Transcribe every record that appears below, exactly and in full.

____________

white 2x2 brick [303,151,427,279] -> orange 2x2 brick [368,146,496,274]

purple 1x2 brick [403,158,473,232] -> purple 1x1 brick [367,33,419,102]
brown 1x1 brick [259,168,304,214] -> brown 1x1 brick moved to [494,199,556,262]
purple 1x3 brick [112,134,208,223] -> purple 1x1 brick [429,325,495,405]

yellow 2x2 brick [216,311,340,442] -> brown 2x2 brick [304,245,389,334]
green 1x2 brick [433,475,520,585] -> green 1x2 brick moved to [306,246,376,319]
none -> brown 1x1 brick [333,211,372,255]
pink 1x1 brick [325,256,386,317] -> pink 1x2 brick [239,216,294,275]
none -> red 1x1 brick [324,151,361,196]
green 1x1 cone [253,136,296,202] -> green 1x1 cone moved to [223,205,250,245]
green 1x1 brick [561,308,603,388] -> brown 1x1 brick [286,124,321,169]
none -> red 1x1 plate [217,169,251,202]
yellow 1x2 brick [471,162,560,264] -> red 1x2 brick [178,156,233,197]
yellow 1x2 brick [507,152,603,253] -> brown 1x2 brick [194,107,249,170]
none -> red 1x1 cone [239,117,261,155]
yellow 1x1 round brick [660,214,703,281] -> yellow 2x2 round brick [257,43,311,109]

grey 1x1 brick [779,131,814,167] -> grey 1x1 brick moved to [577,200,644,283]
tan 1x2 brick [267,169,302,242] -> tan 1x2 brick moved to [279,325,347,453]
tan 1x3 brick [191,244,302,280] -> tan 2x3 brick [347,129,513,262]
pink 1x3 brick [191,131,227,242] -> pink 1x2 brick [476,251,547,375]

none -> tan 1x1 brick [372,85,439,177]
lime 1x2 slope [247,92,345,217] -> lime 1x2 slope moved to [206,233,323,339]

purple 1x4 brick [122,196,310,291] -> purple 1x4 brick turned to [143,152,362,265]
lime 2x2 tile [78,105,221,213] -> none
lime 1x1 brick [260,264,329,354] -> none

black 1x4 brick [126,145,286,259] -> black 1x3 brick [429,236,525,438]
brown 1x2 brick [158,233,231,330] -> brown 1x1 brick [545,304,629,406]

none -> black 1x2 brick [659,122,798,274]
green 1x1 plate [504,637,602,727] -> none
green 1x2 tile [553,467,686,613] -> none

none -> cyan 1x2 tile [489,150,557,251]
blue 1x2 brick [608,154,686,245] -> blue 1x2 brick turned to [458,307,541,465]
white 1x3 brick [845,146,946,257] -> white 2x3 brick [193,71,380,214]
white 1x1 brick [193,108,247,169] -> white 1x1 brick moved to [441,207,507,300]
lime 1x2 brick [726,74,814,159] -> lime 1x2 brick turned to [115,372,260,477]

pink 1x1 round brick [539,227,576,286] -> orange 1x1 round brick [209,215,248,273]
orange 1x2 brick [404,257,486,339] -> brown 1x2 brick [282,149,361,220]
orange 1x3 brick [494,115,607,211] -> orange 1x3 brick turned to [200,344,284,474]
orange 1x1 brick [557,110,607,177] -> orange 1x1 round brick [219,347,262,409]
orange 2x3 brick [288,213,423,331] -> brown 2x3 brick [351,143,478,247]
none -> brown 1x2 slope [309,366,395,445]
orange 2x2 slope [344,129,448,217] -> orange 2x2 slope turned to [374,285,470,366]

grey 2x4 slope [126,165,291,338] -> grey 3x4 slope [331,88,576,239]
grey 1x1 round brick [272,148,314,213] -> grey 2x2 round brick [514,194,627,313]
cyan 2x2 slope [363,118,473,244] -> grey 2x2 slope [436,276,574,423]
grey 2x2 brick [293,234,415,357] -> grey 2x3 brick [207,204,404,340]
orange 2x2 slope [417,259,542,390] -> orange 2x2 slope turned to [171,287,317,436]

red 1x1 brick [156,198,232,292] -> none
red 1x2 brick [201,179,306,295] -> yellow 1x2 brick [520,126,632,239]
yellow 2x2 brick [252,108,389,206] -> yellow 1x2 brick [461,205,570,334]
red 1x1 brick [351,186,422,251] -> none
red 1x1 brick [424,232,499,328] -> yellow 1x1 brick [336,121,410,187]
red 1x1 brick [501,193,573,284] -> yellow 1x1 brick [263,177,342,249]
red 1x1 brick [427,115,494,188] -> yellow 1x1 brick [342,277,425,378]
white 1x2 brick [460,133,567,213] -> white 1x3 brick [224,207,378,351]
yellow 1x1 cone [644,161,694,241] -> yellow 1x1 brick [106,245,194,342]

____________

## The answer
white 2x2 brick [303,151,427,279] -> orange 2x2 brick [368,146,496,274]

purple 1x2 brick [403,158,473,232] -> purple 1x1 brick [367,33,419,102]
brown 1x1 brick [259,168,304,214] -> brown 1x1 brick moved to [494,199,556,262]
purple 1x3 brick [112,134,208,223] -> purple 1x1 brick [429,325,495,405]

yellow 2x2 brick [216,311,340,442] -> brown 2x2 brick [304,245,389,334]
green 1x2 brick [433,475,520,585] -> green 1x2 brick moved to [306,246,376,319]
none -> brown 1x1 brick [333,211,372,255]
pink 1x1 brick [325,256,386,317] -> pink 1x2 brick [239,216,294,275]
none -> red 1x1 brick [324,151,361,196]
green 1x1 cone [253,136,296,202] -> green 1x1 cone moved to [223,205,250,245]
green 1x1 brick [561,308,603,388] -> brown 1x1 brick [286,124,321,169]
none -> red 1x1 plate [217,169,251,202]
yellow 1x2 brick [471,162,560,264] -> red 1x2 brick [178,156,233,197]
yellow 1x2 brick [507,152,603,253] -> brown 1x2 brick [194,107,249,170]
none -> red 1x1 cone [239,117,261,155]
yellow 1x1 round brick [660,214,703,281] -> yellow 2x2 round brick [257,43,311,109]

grey 1x1 brick [779,131,814,167] -> grey 1x1 brick moved to [577,200,644,283]
tan 1x2 brick [267,169,302,242] -> tan 1x2 brick moved to [279,325,347,453]
tan 1x3 brick [191,244,302,280] -> tan 2x3 brick [347,129,513,262]
pink 1x3 brick [191,131,227,242] -> pink 1x2 brick [476,251,547,375]

none -> tan 1x1 brick [372,85,439,177]
lime 1x2 slope [247,92,345,217] -> lime 1x2 slope moved to [206,233,323,339]

purple 1x4 brick [122,196,310,291] -> purple 1x4 brick turned to [143,152,362,265]
lime 2x2 tile [78,105,221,213] -> none
lime 1x1 brick [260,264,329,354] -> none

black 1x4 brick [126,145,286,259] -> black 1x3 brick [429,236,525,438]
brown 1x2 brick [158,233,231,330] -> brown 1x1 brick [545,304,629,406]

none -> black 1x2 brick [659,122,798,274]
green 1x1 plate [504,637,602,727] -> none
green 1x2 tile [553,467,686,613] -> none

none -> cyan 1x2 tile [489,150,557,251]
blue 1x2 brick [608,154,686,245] -> blue 1x2 brick turned to [458,307,541,465]
white 1x3 brick [845,146,946,257] -> white 2x3 brick [193,71,380,214]
white 1x1 brick [193,108,247,169] -> white 1x1 brick moved to [441,207,507,300]
lime 1x2 brick [726,74,814,159] -> lime 1x2 brick turned to [115,372,260,477]

pink 1x1 round brick [539,227,576,286] -> orange 1x1 round brick [209,215,248,273]
orange 1x2 brick [404,257,486,339] -> brown 1x2 brick [282,149,361,220]
orange 1x3 brick [494,115,607,211] -> orange 1x3 brick turned to [200,344,284,474]
orange 1x1 brick [557,110,607,177] -> orange 1x1 round brick [219,347,262,409]
orange 2x3 brick [288,213,423,331] -> brown 2x3 brick [351,143,478,247]
none -> brown 1x2 slope [309,366,395,445]
orange 2x2 slope [344,129,448,217] -> orange 2x2 slope turned to [374,285,470,366]

grey 2x4 slope [126,165,291,338] -> grey 3x4 slope [331,88,576,239]
grey 1x1 round brick [272,148,314,213] -> grey 2x2 round brick [514,194,627,313]
cyan 2x2 slope [363,118,473,244] -> grey 2x2 slope [436,276,574,423]
grey 2x2 brick [293,234,415,357] -> grey 2x3 brick [207,204,404,340]
orange 2x2 slope [417,259,542,390] -> orange 2x2 slope turned to [171,287,317,436]

red 1x1 brick [156,198,232,292] -> none
red 1x2 brick [201,179,306,295] -> yellow 1x2 brick [520,126,632,239]
yellow 2x2 brick [252,108,389,206] -> yellow 1x2 brick [461,205,570,334]
red 1x1 brick [351,186,422,251] -> none
red 1x1 brick [424,232,499,328] -> yellow 1x1 brick [336,121,410,187]
red 1x1 brick [501,193,573,284] -> yellow 1x1 brick [263,177,342,249]
red 1x1 brick [427,115,494,188] -> yellow 1x1 brick [342,277,425,378]
white 1x2 brick [460,133,567,213] -> white 1x3 brick [224,207,378,351]
yellow 1x1 cone [644,161,694,241] -> yellow 1x1 brick [106,245,194,342]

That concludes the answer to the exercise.